Exercise description: Where does the word "orange" show up in the records? Copy every line that holds it.
==== Given records ====
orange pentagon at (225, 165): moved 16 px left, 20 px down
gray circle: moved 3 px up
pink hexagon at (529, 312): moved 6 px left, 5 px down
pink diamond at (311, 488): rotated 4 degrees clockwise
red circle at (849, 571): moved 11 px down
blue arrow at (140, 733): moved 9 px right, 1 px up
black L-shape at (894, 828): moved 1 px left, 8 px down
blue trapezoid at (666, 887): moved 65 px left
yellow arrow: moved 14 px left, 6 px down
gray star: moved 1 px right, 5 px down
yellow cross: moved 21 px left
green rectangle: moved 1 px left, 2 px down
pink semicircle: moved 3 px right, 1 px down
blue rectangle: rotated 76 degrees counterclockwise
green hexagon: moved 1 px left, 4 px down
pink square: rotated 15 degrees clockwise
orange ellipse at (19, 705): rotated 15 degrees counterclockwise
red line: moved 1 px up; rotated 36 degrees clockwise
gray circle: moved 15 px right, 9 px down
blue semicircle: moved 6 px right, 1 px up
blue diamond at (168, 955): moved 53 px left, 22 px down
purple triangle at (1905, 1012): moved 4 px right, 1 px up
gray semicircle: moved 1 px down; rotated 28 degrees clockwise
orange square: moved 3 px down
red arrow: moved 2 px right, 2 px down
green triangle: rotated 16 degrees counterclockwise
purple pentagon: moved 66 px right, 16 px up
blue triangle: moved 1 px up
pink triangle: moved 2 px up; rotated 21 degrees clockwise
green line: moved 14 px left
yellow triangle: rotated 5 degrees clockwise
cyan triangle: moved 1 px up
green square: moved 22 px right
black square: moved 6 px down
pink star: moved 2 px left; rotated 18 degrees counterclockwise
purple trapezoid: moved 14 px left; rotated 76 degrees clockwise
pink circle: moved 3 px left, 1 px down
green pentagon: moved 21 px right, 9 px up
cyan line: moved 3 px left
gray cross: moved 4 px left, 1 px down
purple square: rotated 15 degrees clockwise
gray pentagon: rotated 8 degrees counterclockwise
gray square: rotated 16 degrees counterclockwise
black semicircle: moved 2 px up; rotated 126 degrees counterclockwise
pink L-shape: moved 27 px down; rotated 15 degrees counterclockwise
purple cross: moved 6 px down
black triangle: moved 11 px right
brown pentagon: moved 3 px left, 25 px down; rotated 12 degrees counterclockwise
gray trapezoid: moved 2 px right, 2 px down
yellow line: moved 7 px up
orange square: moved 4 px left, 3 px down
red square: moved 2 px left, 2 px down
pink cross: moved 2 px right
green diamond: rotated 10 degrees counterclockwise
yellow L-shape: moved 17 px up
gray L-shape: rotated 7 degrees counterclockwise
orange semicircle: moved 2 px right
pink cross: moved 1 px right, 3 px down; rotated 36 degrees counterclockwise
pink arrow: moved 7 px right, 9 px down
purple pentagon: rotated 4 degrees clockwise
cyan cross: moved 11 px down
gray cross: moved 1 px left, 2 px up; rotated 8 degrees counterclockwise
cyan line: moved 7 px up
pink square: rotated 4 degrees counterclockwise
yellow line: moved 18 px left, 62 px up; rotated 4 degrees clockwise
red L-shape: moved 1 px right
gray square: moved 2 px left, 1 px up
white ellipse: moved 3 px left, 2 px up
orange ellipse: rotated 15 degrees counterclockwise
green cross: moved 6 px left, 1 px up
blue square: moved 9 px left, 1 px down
====
Reply to the exercise:
orange pentagon at (225, 165): moved 16 px left, 20 px down
orange ellipse at (19, 705): rotated 15 degrees counterclockwise
orange square: moved 3 px down
orange square: moved 4 px left, 3 px down
orange semicircle: moved 2 px right
orange ellipse: rotated 15 degrees counterclockwise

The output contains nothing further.